EXERCISE DIRECTIONS:
Convert the lines starting at the one containing "Is matte beige bed at center looking" and ending at the one containing "From a real-world perspective, is" into a JSON list of strings, one string per line, leaving out blank lines.
____
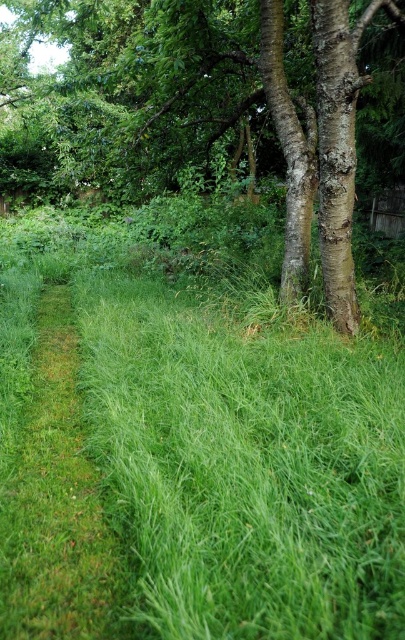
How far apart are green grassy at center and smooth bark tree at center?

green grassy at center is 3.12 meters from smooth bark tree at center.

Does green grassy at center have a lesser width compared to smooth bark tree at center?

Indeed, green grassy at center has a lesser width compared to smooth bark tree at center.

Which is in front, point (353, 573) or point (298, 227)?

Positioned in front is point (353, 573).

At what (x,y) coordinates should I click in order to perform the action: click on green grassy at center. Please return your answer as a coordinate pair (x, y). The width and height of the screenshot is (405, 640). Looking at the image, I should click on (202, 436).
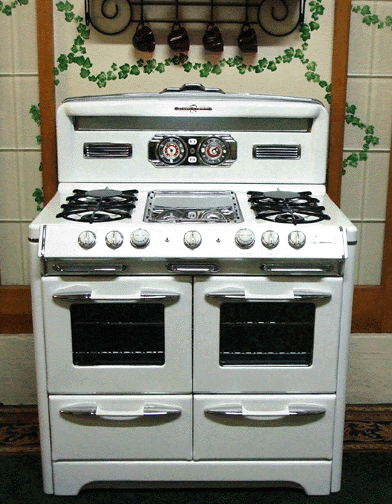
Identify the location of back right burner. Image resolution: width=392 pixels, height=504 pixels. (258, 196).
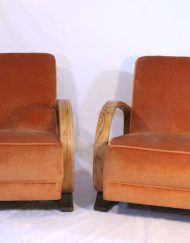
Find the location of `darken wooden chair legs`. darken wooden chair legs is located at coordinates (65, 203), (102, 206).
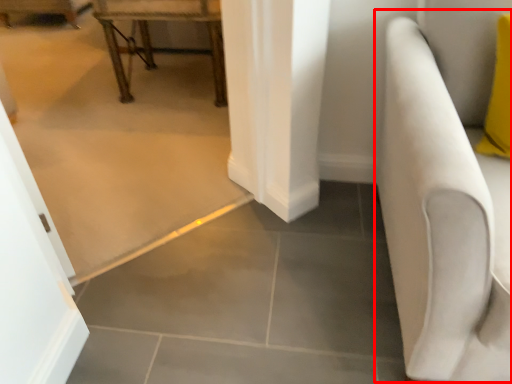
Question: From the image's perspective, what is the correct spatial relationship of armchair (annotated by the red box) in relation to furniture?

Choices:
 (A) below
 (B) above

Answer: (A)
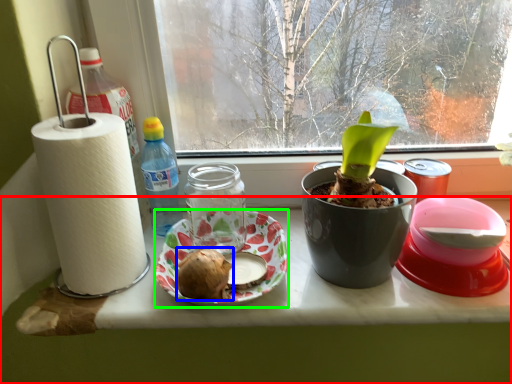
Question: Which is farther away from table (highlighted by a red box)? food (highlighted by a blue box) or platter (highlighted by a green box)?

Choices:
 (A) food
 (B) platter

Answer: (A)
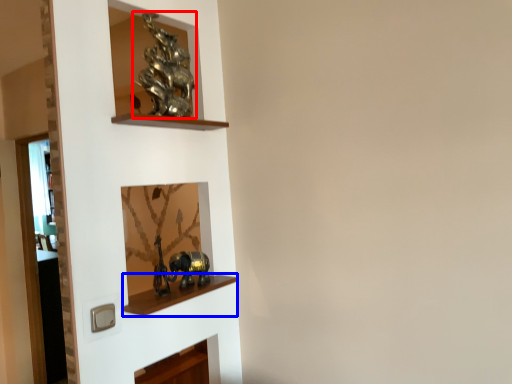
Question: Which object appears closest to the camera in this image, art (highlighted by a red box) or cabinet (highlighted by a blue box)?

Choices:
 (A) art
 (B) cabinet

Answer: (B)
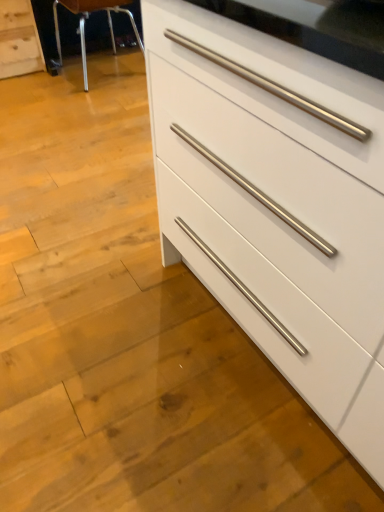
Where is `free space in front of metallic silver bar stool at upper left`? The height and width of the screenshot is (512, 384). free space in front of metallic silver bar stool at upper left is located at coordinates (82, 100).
____
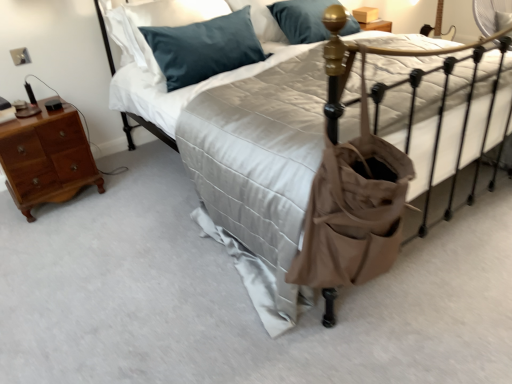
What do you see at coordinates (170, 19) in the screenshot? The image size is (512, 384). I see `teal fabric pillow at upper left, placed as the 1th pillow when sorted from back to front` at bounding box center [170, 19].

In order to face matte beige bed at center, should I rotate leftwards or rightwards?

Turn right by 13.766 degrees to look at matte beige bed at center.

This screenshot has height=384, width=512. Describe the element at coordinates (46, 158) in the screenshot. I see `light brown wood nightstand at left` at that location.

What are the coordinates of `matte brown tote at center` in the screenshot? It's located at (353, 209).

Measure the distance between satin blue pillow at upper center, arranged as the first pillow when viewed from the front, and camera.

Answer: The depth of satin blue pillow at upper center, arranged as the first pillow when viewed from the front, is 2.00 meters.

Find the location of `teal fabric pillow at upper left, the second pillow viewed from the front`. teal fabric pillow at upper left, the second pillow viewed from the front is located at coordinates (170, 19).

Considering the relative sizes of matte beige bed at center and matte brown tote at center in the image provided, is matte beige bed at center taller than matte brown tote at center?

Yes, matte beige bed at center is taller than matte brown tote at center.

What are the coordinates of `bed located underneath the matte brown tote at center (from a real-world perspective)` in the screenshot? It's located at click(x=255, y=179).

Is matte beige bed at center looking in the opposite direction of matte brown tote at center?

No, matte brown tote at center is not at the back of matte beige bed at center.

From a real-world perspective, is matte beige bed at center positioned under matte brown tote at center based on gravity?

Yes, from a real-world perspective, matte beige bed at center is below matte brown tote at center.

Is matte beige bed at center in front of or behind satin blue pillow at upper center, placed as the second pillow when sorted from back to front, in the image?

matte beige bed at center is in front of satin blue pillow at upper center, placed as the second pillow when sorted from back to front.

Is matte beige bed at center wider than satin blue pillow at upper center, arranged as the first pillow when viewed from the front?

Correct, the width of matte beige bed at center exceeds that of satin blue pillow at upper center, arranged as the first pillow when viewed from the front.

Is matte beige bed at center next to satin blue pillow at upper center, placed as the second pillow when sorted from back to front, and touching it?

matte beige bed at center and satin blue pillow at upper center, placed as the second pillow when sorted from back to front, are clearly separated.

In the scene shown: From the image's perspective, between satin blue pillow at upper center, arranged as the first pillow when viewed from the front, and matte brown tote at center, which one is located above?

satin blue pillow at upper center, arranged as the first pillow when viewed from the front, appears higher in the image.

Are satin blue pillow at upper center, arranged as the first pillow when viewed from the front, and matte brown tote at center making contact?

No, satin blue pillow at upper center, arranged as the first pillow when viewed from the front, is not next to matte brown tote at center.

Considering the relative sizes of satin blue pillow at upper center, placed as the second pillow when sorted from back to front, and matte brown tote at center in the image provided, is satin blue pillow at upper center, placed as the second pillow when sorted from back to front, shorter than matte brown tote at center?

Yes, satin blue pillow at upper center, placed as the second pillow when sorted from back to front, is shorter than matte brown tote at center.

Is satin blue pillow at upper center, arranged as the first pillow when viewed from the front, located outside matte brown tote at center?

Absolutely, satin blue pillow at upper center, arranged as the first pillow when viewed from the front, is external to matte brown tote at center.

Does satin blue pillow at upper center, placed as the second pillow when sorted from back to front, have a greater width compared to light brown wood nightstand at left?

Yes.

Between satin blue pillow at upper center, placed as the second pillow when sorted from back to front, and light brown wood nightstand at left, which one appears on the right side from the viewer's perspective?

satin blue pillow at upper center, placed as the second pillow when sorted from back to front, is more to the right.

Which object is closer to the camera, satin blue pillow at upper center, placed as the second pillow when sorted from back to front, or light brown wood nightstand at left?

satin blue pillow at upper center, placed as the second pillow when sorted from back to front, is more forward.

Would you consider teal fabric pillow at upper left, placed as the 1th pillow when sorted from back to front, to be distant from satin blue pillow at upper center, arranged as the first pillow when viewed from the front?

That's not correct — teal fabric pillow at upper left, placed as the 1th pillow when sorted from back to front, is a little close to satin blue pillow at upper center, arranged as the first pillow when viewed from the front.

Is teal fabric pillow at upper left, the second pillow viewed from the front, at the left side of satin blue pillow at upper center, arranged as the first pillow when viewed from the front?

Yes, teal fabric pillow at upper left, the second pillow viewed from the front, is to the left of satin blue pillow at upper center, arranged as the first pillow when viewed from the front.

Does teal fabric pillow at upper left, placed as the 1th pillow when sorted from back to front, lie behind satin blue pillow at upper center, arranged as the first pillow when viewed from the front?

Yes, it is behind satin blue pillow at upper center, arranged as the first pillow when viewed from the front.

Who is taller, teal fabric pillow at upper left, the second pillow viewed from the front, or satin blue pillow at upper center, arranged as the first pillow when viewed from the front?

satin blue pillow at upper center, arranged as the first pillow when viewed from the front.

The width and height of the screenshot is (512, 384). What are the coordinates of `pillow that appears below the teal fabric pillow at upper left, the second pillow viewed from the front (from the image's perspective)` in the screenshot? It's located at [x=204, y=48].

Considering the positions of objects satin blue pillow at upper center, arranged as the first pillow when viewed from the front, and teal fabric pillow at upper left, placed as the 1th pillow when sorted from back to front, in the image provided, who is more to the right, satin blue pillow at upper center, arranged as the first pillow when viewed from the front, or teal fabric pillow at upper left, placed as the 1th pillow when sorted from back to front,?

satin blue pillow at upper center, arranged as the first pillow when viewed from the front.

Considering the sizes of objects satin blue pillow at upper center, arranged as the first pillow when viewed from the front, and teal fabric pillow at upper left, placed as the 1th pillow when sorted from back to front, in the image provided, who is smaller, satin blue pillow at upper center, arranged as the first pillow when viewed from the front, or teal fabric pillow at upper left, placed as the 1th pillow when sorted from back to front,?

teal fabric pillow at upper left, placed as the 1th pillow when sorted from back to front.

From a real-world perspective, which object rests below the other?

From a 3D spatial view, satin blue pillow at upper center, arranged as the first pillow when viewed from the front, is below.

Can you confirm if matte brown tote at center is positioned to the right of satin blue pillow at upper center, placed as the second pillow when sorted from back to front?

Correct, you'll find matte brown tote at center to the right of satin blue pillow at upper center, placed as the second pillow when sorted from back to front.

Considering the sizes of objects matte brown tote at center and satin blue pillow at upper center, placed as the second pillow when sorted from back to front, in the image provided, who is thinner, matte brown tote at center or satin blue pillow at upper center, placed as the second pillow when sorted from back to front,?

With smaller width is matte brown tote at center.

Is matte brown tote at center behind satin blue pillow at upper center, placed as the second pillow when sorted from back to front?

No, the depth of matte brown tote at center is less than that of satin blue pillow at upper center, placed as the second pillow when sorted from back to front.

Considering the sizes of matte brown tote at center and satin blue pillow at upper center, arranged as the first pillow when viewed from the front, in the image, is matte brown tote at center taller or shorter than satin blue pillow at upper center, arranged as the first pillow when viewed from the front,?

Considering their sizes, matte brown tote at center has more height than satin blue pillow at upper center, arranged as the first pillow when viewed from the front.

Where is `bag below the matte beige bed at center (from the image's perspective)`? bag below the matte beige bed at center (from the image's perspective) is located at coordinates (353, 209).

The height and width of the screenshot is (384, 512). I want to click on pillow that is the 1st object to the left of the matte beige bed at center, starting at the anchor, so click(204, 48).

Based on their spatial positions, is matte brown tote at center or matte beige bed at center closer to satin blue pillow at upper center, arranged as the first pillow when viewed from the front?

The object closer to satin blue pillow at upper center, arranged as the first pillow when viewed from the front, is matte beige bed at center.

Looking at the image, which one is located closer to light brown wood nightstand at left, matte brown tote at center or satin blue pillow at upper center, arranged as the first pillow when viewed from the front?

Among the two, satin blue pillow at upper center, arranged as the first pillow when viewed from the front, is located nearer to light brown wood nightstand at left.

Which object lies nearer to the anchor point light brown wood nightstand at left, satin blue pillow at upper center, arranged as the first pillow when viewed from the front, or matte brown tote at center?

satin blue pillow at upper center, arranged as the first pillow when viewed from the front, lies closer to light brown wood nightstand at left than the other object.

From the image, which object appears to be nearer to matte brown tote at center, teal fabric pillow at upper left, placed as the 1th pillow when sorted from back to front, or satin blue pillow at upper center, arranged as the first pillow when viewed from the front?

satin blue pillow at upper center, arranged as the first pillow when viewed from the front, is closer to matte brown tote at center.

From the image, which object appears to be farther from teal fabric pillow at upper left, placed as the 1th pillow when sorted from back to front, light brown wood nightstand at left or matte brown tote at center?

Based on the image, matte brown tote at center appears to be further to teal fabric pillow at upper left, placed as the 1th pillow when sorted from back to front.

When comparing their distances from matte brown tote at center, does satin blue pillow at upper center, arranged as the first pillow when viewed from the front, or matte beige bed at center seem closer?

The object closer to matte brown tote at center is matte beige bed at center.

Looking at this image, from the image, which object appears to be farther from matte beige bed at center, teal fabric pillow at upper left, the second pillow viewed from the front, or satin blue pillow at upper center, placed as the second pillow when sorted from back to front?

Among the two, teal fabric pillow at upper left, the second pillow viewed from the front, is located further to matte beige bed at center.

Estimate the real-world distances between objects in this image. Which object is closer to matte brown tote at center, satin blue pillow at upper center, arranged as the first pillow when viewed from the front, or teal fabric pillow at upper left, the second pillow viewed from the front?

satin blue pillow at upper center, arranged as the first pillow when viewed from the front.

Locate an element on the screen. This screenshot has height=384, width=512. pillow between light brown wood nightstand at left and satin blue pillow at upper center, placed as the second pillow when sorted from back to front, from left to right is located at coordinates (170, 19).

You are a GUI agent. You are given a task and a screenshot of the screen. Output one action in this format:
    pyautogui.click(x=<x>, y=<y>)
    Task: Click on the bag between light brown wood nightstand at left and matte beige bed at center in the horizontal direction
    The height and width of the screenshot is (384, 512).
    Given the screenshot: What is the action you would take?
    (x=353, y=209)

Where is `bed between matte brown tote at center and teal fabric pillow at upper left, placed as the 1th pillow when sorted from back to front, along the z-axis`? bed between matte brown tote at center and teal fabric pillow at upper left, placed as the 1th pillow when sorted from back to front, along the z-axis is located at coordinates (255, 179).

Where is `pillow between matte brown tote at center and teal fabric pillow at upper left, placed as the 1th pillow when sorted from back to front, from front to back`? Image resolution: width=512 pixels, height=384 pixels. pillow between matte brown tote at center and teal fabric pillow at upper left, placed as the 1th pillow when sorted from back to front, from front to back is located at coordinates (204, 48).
____
WRITTEN SOLUTION:
[
  "Is matte beige bed at center looking in the opposite direction of matte brown tote at center?",
  "No, matte brown tote at center is not at the back of matte beige bed at center.",
  "From a real-world perspective, is matte beige bed at center positioned under matte brown tote at center based on gravity?"
]